## Colored shape movement records:
_ _ _ _ _ _ _

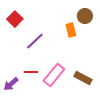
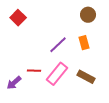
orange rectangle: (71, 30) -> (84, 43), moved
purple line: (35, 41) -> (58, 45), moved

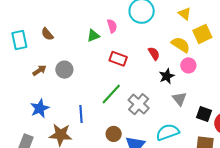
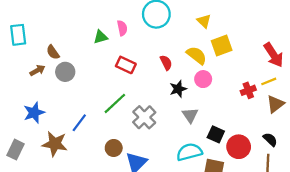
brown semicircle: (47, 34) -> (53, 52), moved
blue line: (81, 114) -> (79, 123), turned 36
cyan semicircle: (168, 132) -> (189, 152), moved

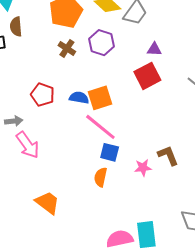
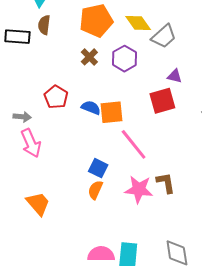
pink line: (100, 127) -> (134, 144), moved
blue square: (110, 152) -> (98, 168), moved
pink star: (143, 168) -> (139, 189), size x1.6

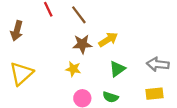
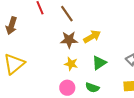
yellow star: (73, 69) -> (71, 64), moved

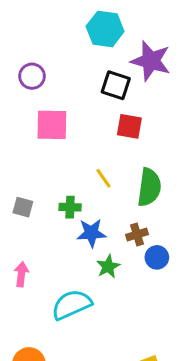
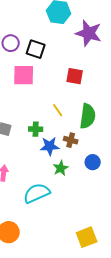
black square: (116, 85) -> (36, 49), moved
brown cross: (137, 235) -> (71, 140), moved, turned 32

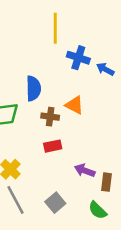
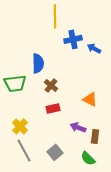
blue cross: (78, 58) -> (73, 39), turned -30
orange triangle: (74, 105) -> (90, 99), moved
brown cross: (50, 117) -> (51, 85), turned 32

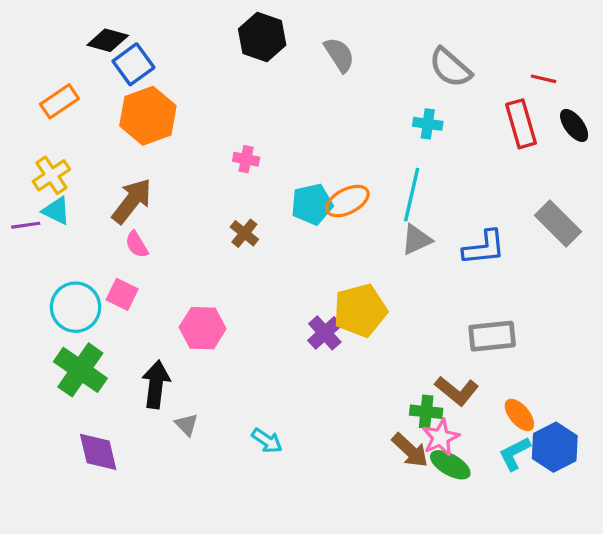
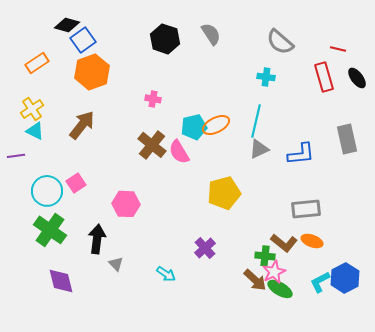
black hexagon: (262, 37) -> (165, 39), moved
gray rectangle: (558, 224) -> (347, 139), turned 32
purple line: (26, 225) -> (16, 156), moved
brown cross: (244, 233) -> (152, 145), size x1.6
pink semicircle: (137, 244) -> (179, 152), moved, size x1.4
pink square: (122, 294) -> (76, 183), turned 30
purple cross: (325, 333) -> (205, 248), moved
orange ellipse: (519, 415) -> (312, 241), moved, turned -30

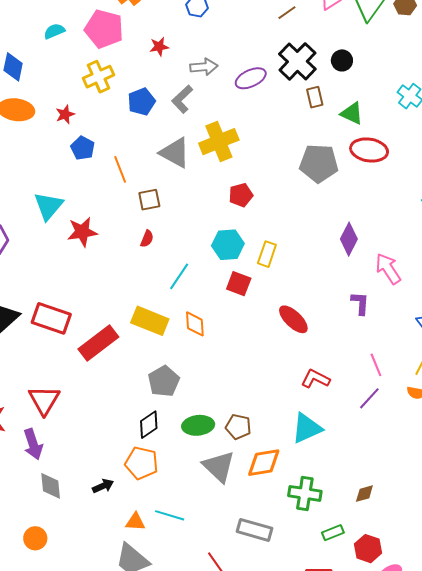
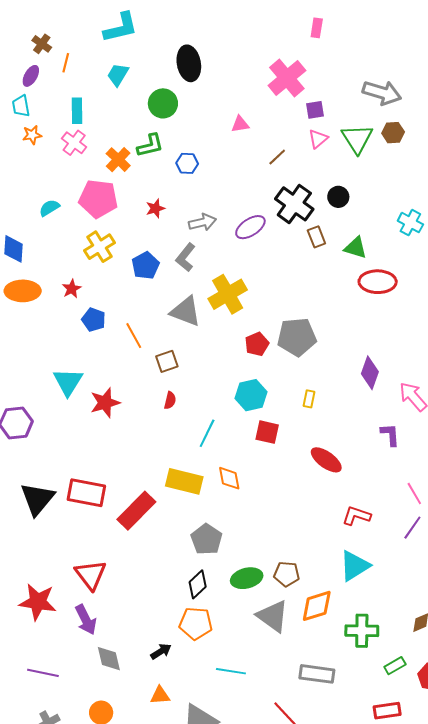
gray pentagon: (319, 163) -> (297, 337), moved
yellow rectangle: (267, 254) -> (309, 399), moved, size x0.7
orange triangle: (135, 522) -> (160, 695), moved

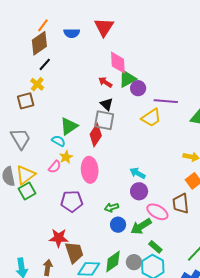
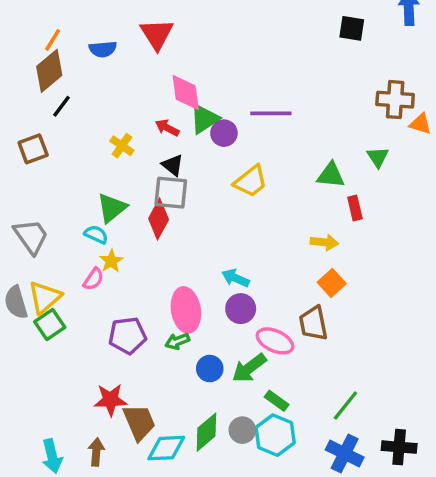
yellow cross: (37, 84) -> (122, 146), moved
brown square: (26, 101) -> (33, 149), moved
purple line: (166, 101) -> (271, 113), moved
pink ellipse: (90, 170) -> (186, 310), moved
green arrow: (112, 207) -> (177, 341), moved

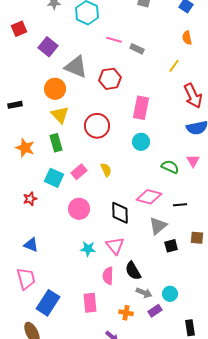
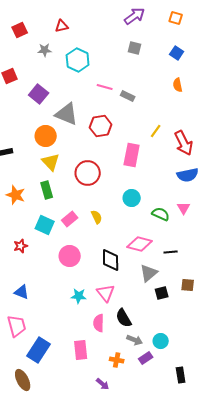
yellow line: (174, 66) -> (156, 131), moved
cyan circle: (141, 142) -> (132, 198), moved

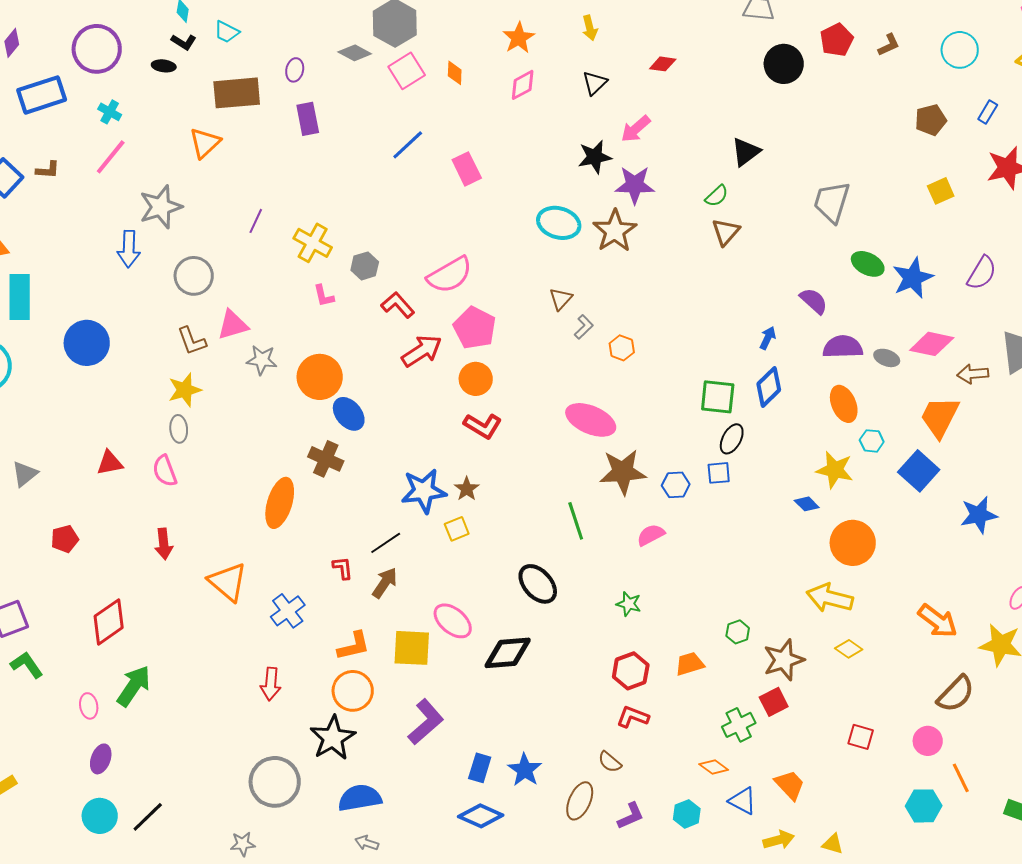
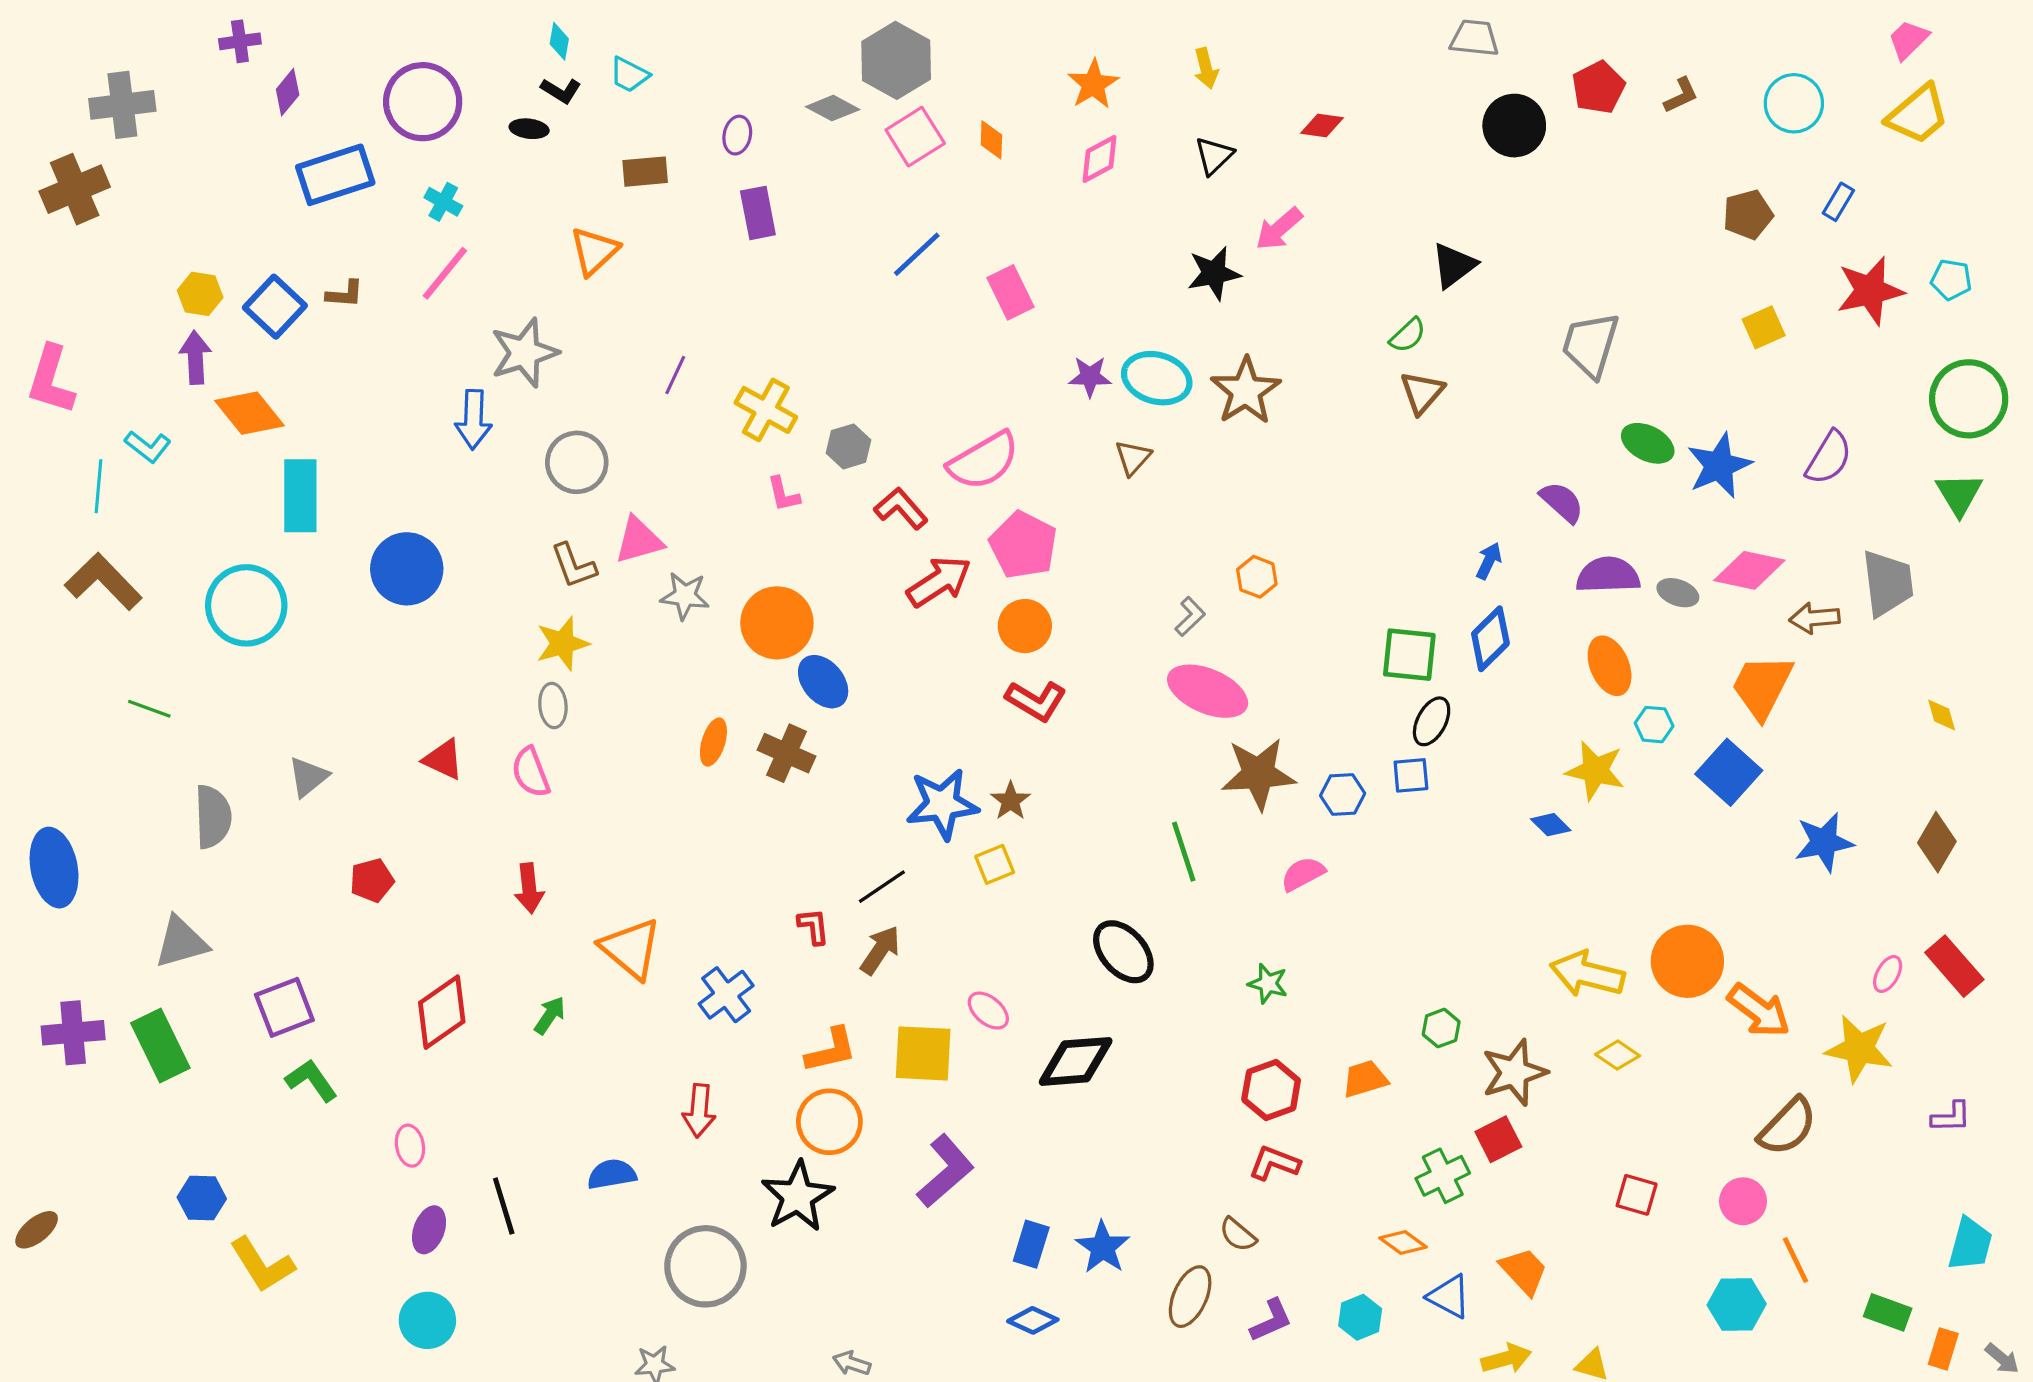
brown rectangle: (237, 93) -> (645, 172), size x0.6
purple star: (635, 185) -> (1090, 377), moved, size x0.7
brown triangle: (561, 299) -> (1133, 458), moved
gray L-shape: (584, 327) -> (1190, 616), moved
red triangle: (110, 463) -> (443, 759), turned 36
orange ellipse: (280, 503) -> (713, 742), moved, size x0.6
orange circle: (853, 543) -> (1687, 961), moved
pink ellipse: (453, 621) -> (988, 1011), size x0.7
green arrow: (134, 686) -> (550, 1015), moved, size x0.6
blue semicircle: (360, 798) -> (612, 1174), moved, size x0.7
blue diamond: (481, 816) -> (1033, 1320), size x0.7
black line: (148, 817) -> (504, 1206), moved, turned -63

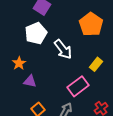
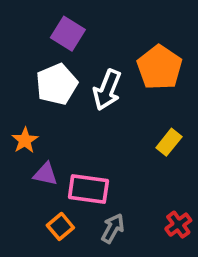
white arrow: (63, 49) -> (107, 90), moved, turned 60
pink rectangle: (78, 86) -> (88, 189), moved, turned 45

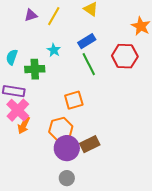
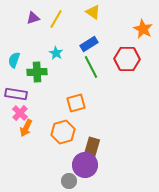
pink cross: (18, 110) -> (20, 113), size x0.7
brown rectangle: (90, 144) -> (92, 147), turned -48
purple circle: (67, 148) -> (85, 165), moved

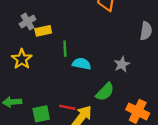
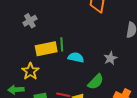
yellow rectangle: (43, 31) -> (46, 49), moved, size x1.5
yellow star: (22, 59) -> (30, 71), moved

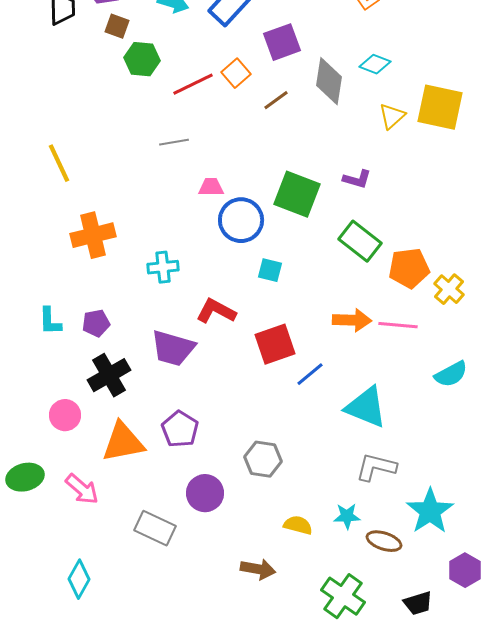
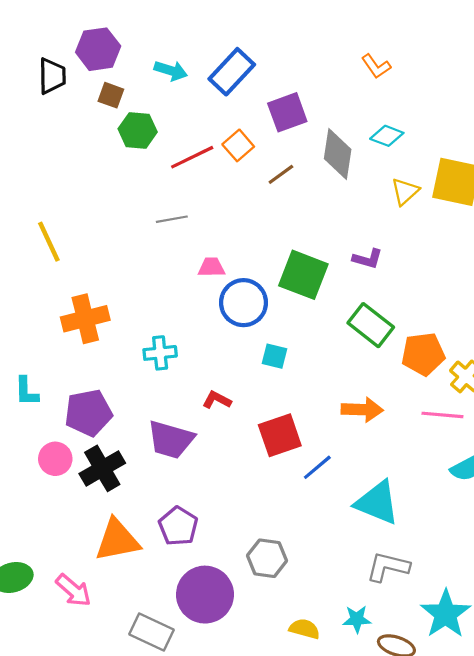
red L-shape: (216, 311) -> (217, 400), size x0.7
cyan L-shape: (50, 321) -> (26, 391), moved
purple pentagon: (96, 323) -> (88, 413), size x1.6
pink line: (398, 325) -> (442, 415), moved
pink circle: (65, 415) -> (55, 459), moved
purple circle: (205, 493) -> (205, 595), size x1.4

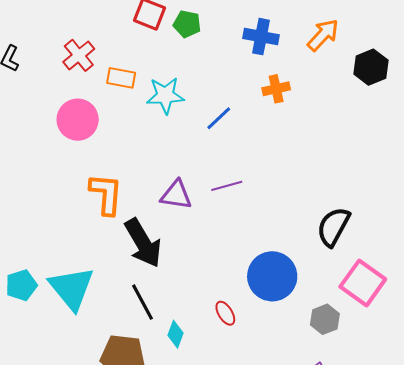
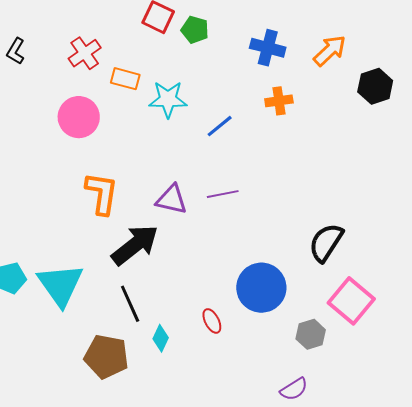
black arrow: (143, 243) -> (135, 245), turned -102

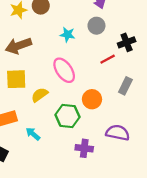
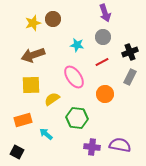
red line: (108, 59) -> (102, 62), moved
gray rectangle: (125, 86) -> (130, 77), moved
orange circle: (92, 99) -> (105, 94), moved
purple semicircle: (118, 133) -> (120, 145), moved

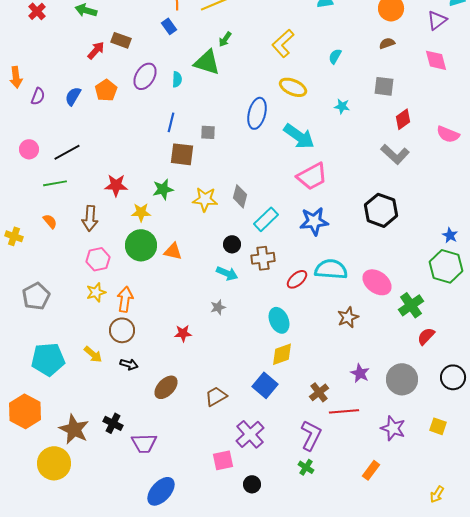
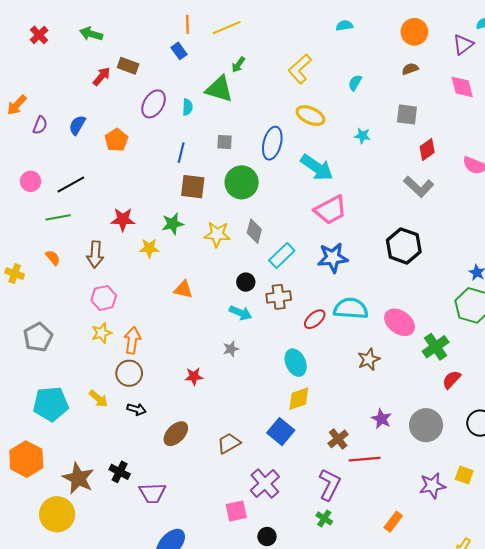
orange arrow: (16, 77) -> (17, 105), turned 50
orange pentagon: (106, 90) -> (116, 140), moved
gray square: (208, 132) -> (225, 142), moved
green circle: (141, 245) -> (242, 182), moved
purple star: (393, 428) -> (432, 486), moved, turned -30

_ _ _ _ _ _ _

## PROBLEM:
The range to print runs from the line with "gray L-shape: (584, 327)" through the last line of the entries, both included; keep it exact and skip the pictures.

## SOLUTION:
gray L-shape: (584, 327) -> (1190, 616), moved
red triangle: (110, 463) -> (443, 759), turned 36
orange ellipse: (280, 503) -> (713, 742), moved, size x0.6
orange circle: (853, 543) -> (1687, 961), moved
pink ellipse: (453, 621) -> (988, 1011), size x0.7
green arrow: (134, 686) -> (550, 1015), moved, size x0.6
blue semicircle: (360, 798) -> (612, 1174), moved, size x0.7
blue diamond: (481, 816) -> (1033, 1320), size x0.7
black line: (148, 817) -> (504, 1206), moved, turned -63

white arrow: (63, 49) -> (107, 90), moved, turned 60
pink rectangle: (78, 86) -> (88, 189), moved, turned 45

pink cross: (18, 110) -> (20, 113), size x0.7
brown rectangle: (90, 144) -> (92, 147), turned -48
purple circle: (67, 148) -> (85, 165), moved

yellow rectangle: (43, 31) -> (46, 49), moved, size x1.5
yellow star: (22, 59) -> (30, 71), moved

red L-shape: (216, 311) -> (217, 400), size x0.7
cyan L-shape: (50, 321) -> (26, 391), moved
purple pentagon: (96, 323) -> (88, 413), size x1.6
pink line: (398, 325) -> (442, 415), moved
pink circle: (65, 415) -> (55, 459), moved
purple circle: (205, 493) -> (205, 595), size x1.4

black arrow: (143, 243) -> (135, 245), turned -102

red line: (108, 59) -> (102, 62), moved
gray rectangle: (125, 86) -> (130, 77), moved
orange circle: (92, 99) -> (105, 94), moved
purple semicircle: (118, 133) -> (120, 145), moved

orange arrow: (16, 77) -> (17, 105), turned 50
orange pentagon: (106, 90) -> (116, 140), moved
gray square: (208, 132) -> (225, 142), moved
green circle: (141, 245) -> (242, 182), moved
purple star: (393, 428) -> (432, 486), moved, turned -30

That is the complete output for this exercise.